• [EXERCISE BRIEF]: Below are several entries. Transcribe exactly those lines that fall from the one with "camera: 125 degrees right, 25 degrees down" through the one with "none -> turquoise cake [563,266,635,328]", end lines included.

• [PROVIDED DATA]:
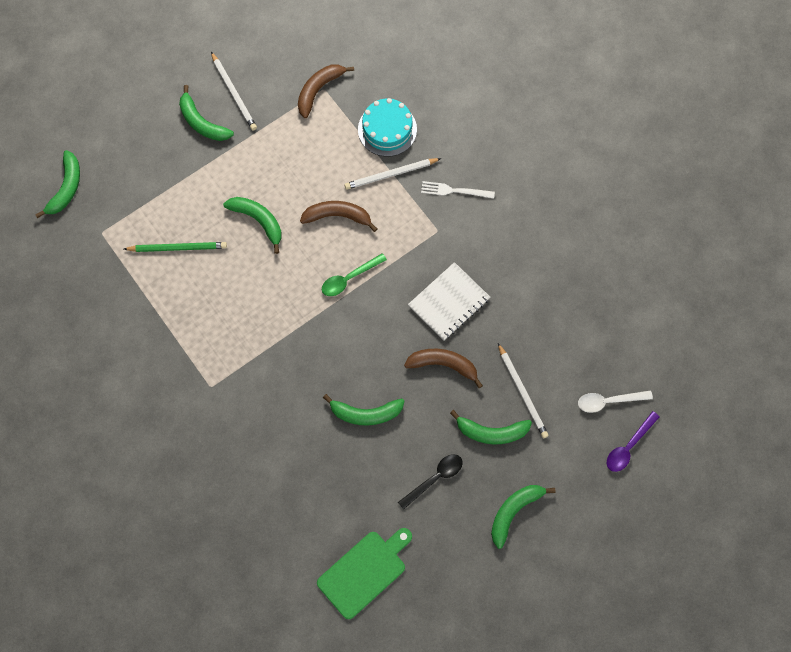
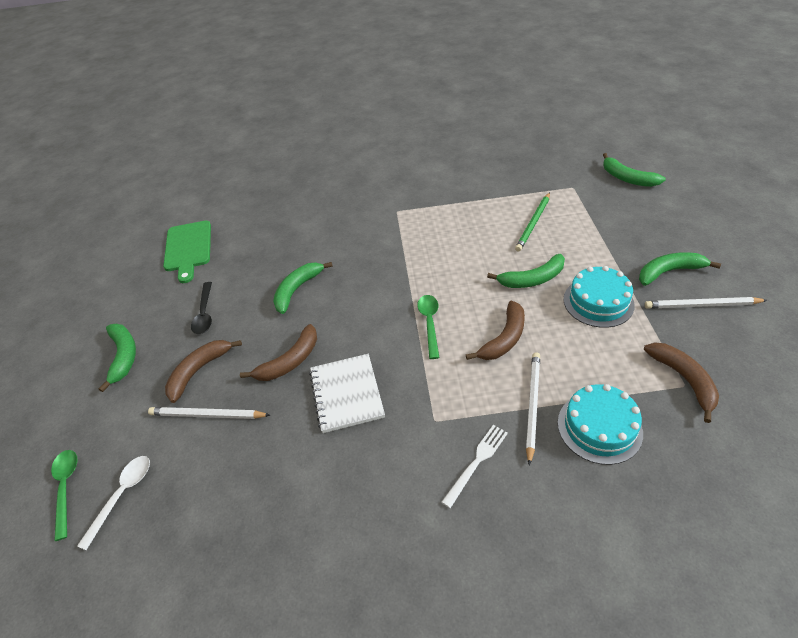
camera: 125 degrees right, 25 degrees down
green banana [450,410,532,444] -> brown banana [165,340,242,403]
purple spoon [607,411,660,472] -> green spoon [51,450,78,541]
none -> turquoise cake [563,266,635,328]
--
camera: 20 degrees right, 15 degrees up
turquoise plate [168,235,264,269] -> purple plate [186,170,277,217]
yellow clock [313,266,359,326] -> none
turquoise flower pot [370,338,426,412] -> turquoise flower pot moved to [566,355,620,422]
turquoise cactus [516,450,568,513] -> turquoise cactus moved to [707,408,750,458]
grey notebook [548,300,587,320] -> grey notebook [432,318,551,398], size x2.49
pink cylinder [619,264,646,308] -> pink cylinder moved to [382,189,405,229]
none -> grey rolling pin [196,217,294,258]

• [REPLY]:
camera: 125 degrees right, 25 degrees down
green banana [450,410,532,444] -> brown banana [165,340,242,403]
purple spoon [607,411,660,472] -> green spoon [51,450,78,541]
none -> turquoise cake [563,266,635,328]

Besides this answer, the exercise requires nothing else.